EXTRACTED INFORMATION Block Start

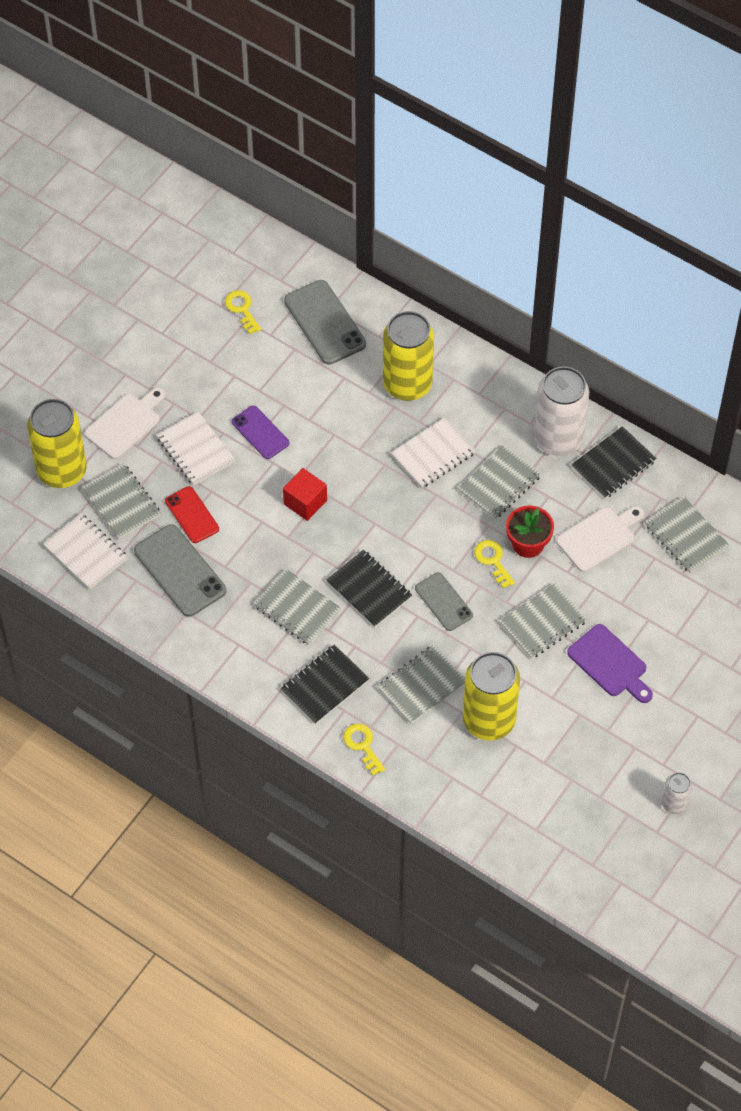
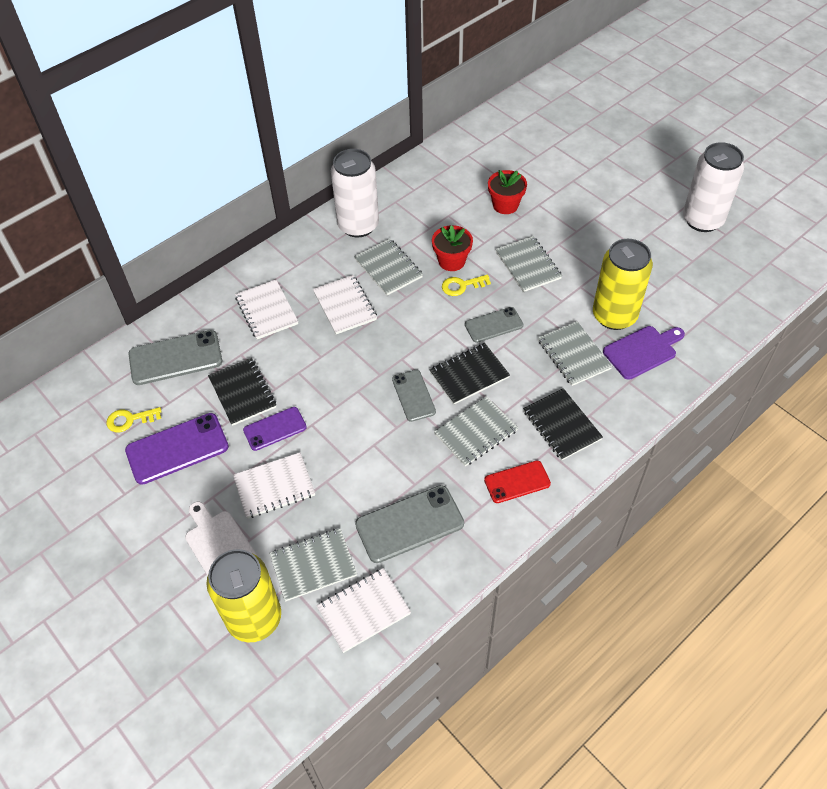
camera: 75 degrees left, 5 degrees down
(192, 515) = (348, 502): red phone -> red phone (517, 482)
(219, 358) = (177, 449): none -> purple phone
(305, 502) = (363, 406): red cube -> none
(329, 544) = (413, 395): none -> grey phone
(362, 746) = (628, 407): yellow key -> none
(407, 384) = (267, 311): yellow can -> white notebook
(599, 537) = (457, 218): white cutting board -> none
(610, 664) = (574, 233): purple cutting board -> purple cutting board (642, 351)
(613, 464) = (393, 198): black notebook -> black notebook (242, 393)
(636, 584) = (505, 205): none -> red flower pot
(674, 804) = (702, 220): white can -> white can, size x2.08
(686, 536) = (470, 170): grey notebook -> none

EXTRACTED INFORMATION Block End

▶ **PROBLEM**: Write out exactly the lines from the one with "(362, 746) = (628, 407): yellow key -> none" through the end of the records above, both ends included, and leave out all other lines.

▶ **SOLUTION TO THIS TASK**:
(362, 746) = (628, 407): yellow key -> none
(407, 384) = (267, 311): yellow can -> white notebook
(599, 537) = (457, 218): white cutting board -> none
(610, 664) = (574, 233): purple cutting board -> purple cutting board (642, 351)
(613, 464) = (393, 198): black notebook -> black notebook (242, 393)
(636, 584) = (505, 205): none -> red flower pot
(674, 804) = (702, 220): white can -> white can, size x2.08
(686, 536) = (470, 170): grey notebook -> none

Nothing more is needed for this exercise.